◆ **WHAT THE TASK ASKS**:
In the entries below, how many lines contain the string "imbryk"? Give the number by itself.

◆ **THE DATA**:
=====

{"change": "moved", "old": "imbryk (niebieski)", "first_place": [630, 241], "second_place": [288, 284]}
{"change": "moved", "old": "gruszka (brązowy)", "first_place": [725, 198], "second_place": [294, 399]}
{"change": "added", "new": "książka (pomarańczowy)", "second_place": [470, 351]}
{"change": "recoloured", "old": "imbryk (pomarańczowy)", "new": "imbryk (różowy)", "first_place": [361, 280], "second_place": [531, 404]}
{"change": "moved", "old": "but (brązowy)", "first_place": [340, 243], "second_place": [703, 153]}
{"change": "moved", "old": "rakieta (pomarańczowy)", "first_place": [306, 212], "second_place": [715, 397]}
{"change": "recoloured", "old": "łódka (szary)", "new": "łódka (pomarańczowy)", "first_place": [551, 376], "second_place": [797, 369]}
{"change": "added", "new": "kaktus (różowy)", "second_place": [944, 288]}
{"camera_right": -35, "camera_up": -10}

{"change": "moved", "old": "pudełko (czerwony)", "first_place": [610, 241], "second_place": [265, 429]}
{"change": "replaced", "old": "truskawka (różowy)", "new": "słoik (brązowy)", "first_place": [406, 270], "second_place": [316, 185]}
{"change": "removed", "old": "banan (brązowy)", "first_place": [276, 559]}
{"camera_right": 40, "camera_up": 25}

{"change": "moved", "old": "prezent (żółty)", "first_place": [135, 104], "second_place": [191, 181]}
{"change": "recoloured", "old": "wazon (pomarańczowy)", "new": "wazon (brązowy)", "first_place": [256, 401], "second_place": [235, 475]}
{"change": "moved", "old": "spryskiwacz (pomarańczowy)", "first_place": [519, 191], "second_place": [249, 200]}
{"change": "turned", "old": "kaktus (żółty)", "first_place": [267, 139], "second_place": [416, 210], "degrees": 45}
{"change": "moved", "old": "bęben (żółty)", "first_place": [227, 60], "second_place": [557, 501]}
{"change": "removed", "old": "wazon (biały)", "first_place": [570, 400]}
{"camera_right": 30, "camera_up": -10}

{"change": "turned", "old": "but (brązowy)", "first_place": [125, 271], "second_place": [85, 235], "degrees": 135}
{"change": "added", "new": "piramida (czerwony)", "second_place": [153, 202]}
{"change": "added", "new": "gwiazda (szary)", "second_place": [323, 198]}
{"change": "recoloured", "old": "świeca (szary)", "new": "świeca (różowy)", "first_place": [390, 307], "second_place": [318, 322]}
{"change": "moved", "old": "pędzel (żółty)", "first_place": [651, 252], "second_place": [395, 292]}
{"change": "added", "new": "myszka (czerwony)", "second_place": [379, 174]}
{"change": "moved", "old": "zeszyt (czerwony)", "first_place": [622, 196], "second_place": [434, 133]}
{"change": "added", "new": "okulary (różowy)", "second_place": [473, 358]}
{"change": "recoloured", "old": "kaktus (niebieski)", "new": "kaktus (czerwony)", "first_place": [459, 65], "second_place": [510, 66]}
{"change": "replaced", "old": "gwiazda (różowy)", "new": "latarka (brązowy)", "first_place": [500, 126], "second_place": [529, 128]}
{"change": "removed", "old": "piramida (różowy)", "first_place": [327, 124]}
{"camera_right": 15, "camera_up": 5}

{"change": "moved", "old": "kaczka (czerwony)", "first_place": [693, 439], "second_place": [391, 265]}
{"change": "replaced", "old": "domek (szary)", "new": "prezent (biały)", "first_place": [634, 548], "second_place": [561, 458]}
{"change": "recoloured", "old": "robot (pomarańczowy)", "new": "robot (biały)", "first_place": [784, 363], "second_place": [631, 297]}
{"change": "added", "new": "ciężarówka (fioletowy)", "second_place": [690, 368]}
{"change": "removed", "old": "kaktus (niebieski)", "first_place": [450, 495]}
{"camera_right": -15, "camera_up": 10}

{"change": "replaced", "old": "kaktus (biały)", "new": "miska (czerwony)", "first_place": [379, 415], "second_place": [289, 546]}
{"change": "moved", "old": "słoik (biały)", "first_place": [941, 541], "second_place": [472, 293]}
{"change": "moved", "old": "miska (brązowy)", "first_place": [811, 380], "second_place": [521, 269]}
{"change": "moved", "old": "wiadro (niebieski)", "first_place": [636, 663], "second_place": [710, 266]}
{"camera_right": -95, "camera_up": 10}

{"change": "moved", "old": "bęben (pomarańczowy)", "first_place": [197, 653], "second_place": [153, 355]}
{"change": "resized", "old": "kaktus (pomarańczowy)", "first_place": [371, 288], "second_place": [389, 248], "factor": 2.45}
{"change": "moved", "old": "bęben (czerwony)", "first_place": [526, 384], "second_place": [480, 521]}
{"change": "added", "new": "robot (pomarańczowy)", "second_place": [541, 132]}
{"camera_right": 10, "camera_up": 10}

=====

◆ **REPLY**:
2